[TASK BRIEF]
The copy you produce must hold every record exactly, and none of the images.

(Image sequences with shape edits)
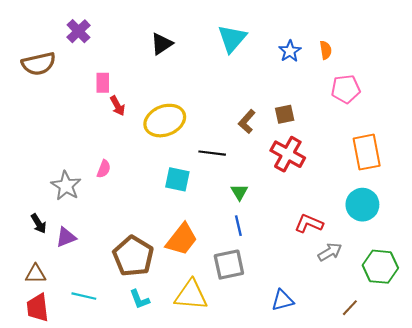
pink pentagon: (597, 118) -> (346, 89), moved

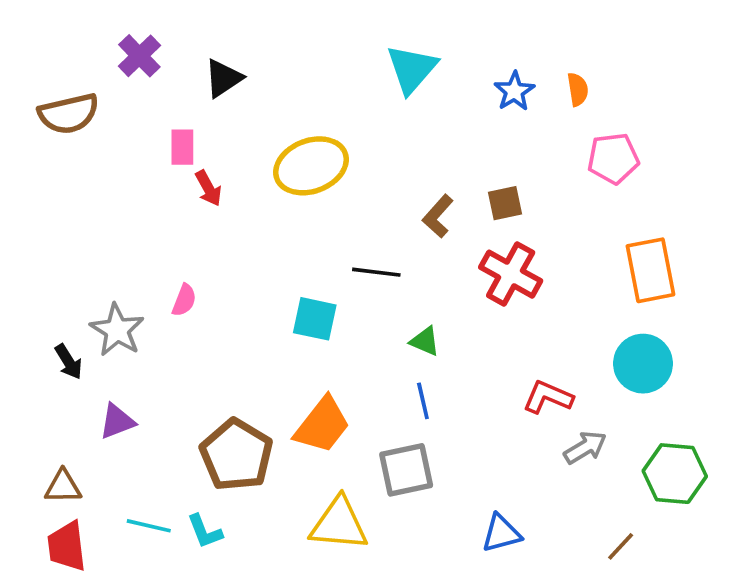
black triangle: (162, 44) -> (223, 78), moved
yellow ellipse: (165, 121) -> (311, 166), moved
green triangle: (239, 192) -> (425, 341), turned -36
black arrow: (39, 224) -> (69, 362), moved
cyan L-shape: (140, 299) -> (205, 531), moved

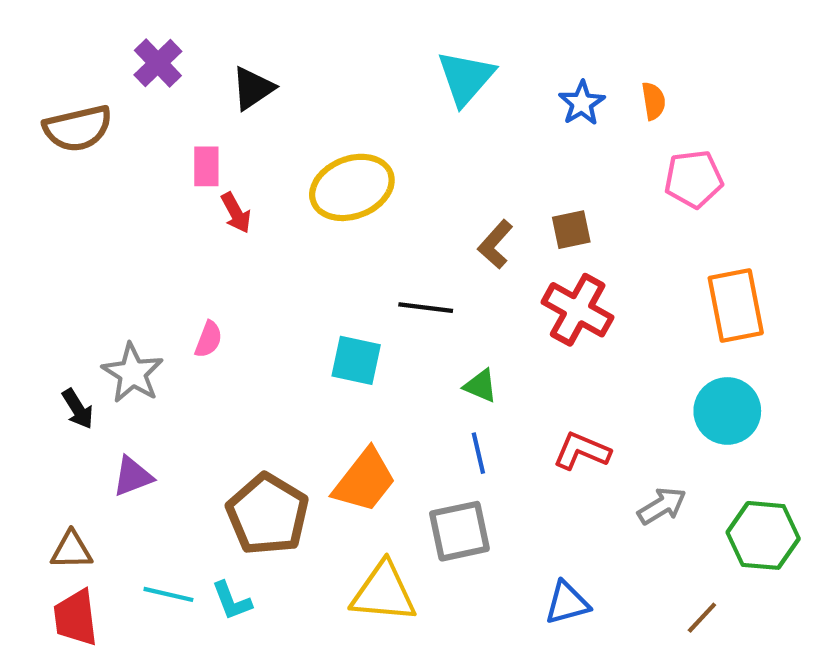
red L-shape: (548, 397) -> (582, 451), moved

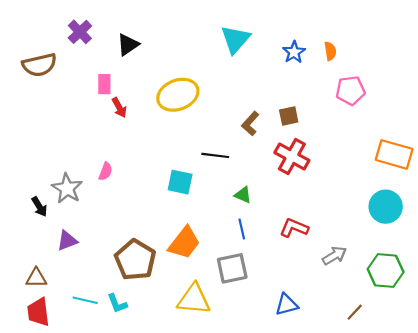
orange rectangle: (736, 306) -> (394, 154), moved, turned -63
cyan circle: (727, 411) -> (386, 207), moved

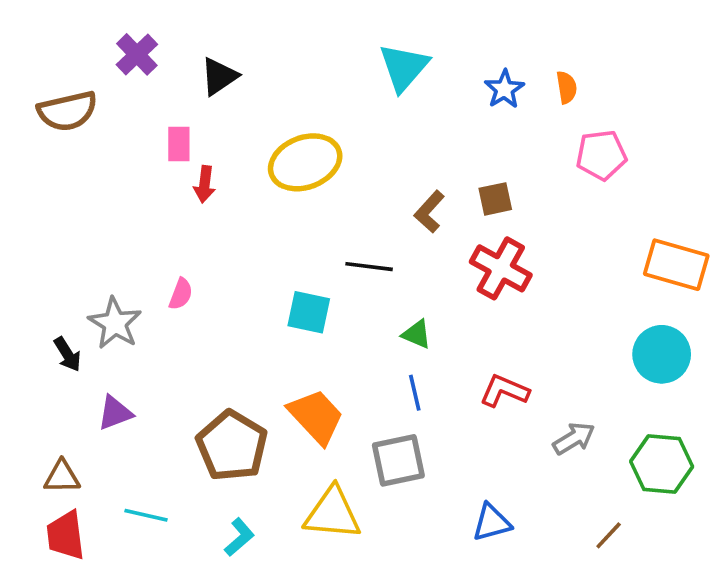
red arrow: (119, 108) -> (205, 184), turned 36
orange trapezoid: (184, 243) -> (316, 416), turned -81
cyan L-shape: (117, 304) -> (239, 537), moved, turned -110

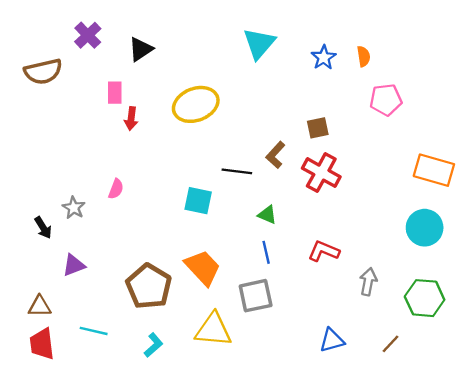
brown L-shape: (429, 212) -> (276, 155), moved
gray star: (115, 323) -> (74, 208), size x0.7
gray arrow: (574, 438) -> (368, 282), turned -48
blue triangle: (492, 523) -> (332, 340), moved

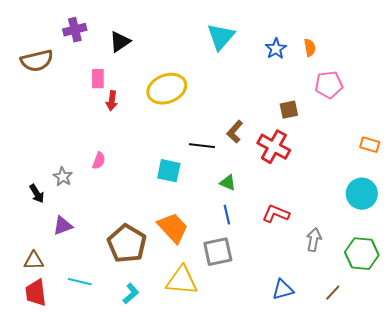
purple cross: (88, 35) -> (75, 30), turned 30
brown square: (318, 128) -> (289, 110), moved
orange rectangle: (434, 170) -> (370, 145), size x0.6

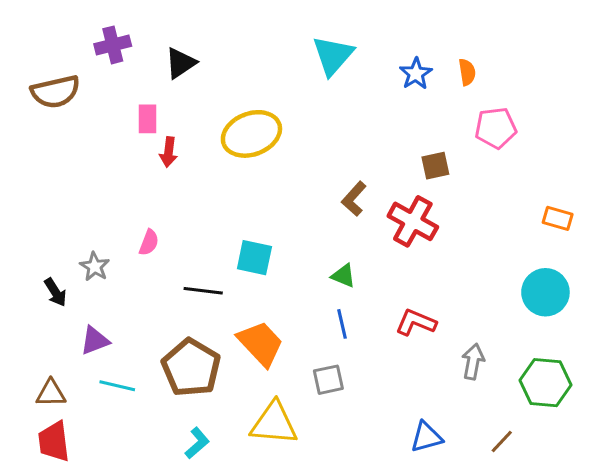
black line: (202, 146) -> (203, 291), moved
gray square: (218, 252) -> (328, 380), size x0.7
cyan line: (80, 282) -> (117, 386), moved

[SOLUTION TO THIS TASK]
pink pentagon: (597, 118) -> (346, 89), moved

black triangle: (162, 44) -> (223, 78), moved
yellow ellipse: (165, 121) -> (311, 166), moved
green triangle: (239, 192) -> (425, 341), turned -36
black arrow: (39, 224) -> (69, 362), moved
cyan L-shape: (140, 299) -> (205, 531), moved

red L-shape: (548, 397) -> (582, 451), moved

orange rectangle: (736, 306) -> (394, 154), moved, turned -63
cyan circle: (727, 411) -> (386, 207), moved

red arrow: (119, 108) -> (205, 184), turned 36
orange trapezoid: (184, 243) -> (316, 416), turned -81
cyan L-shape: (117, 304) -> (239, 537), moved, turned -110

brown L-shape: (429, 212) -> (276, 155), moved
gray star: (115, 323) -> (74, 208), size x0.7
gray arrow: (574, 438) -> (368, 282), turned -48
blue triangle: (492, 523) -> (332, 340), moved

purple cross: (88, 35) -> (75, 30), turned 30
brown square: (318, 128) -> (289, 110), moved
orange rectangle: (434, 170) -> (370, 145), size x0.6

black line: (202, 146) -> (203, 291), moved
gray square: (218, 252) -> (328, 380), size x0.7
cyan line: (80, 282) -> (117, 386), moved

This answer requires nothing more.